***** Source records *****

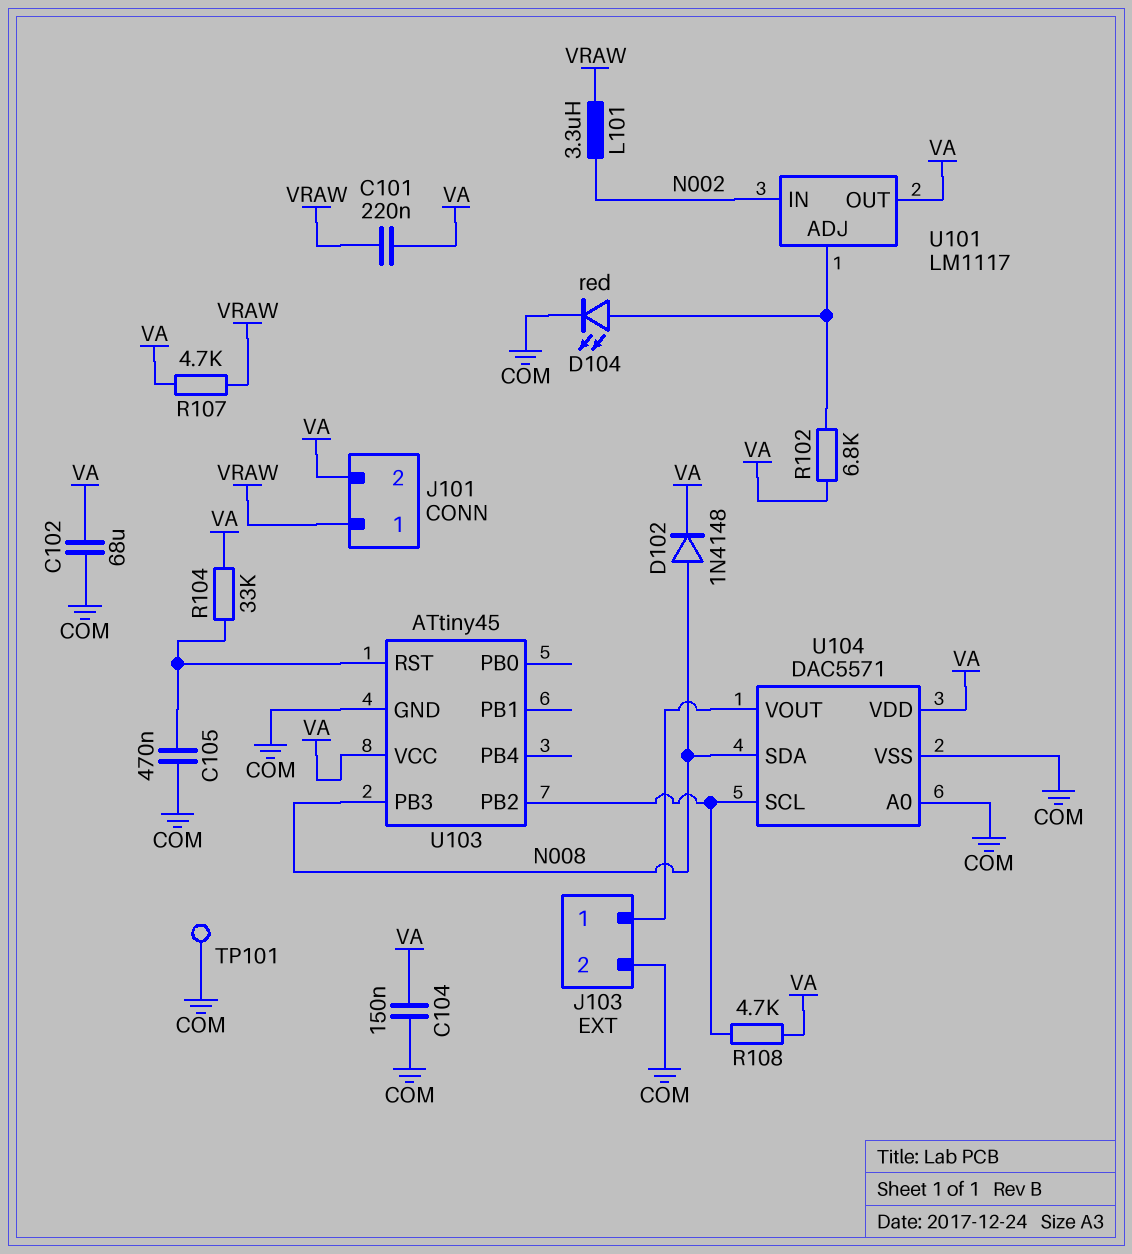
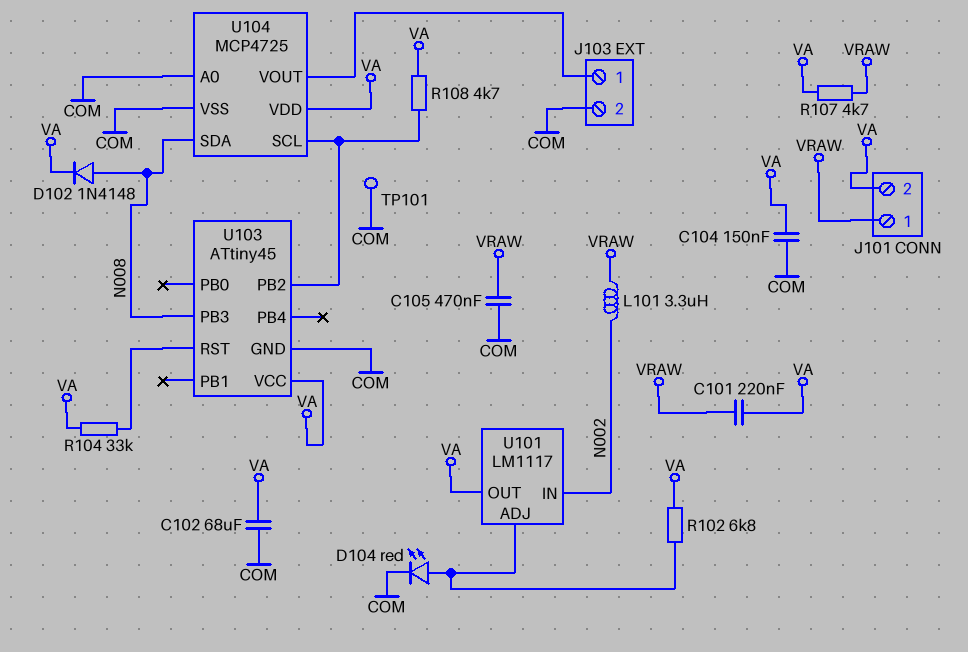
C105: 470nF (COM, U103/RST) -> 470nF (COM, VRAW)
U104: DAC5571 -> MCP4725

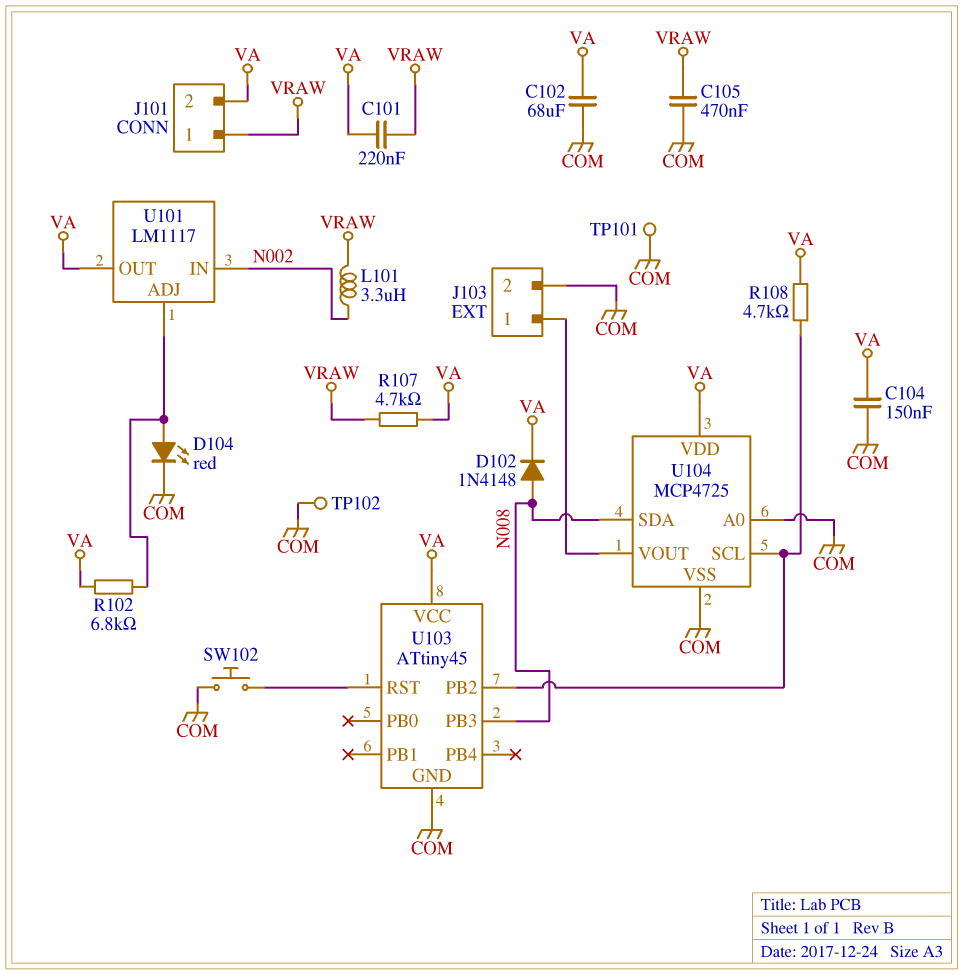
R104: 33k (U103/RST, VA) -> none
SW102: none -> button (COM, U103/RST)
TP102: none -> test point (COM)

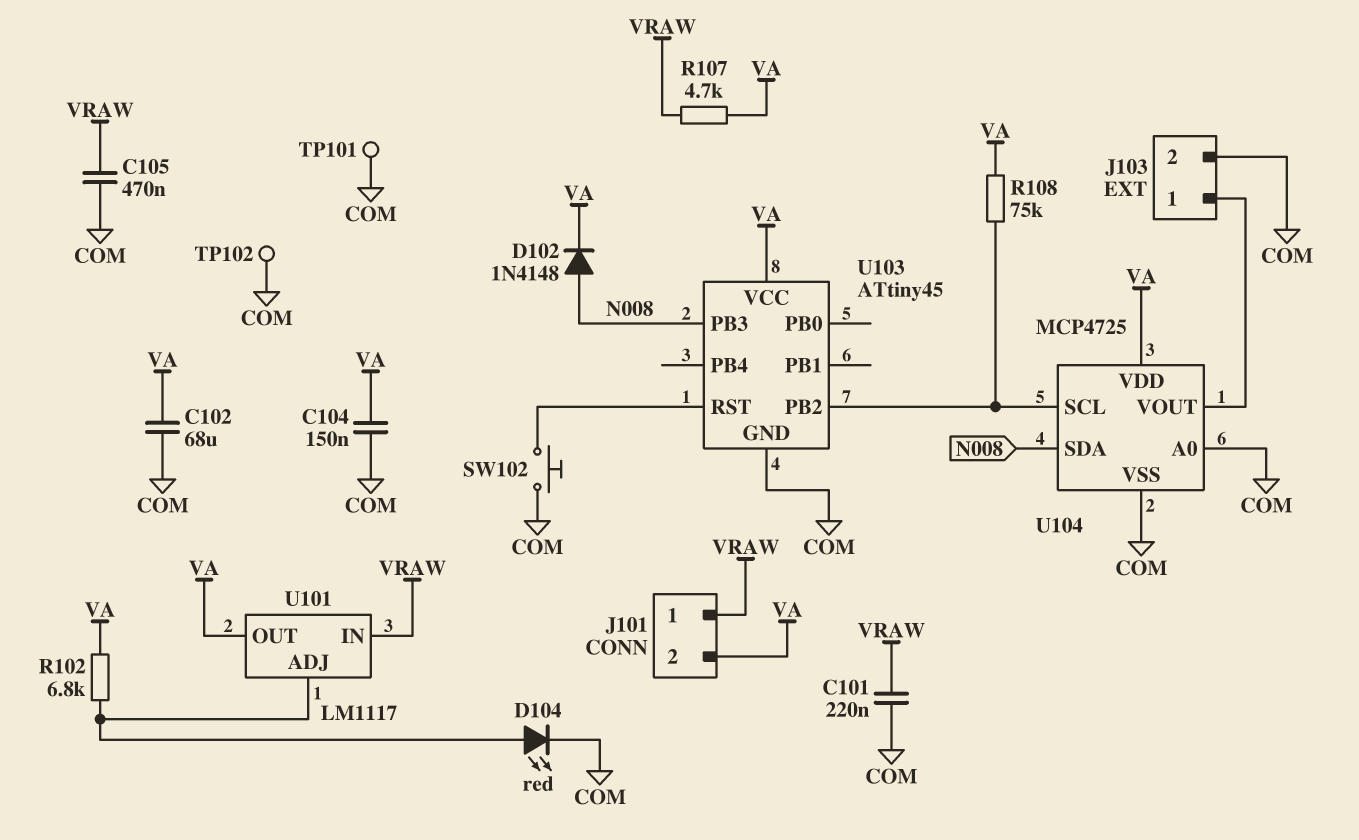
C101: 220nF (VA, VRAW) -> 220nF (COM, VRAW)
L101: 3.3uH (N002, VRAW) -> none
R108: 4.7k (U103/PB2, VA) -> 75k (U103/PB2, VA)
U101 pin IN: N002 -> VRAW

*****

What the exercise asks
Wherever the word "none" turns up in the records above, copy the line that holds it.

Task response
R104: 33k (U103/RST, VA) -> none
SW102: none -> button (COM, U103/RST)
TP102: none -> test point (COM)
L101: 3.3uH (N002, VRAW) -> none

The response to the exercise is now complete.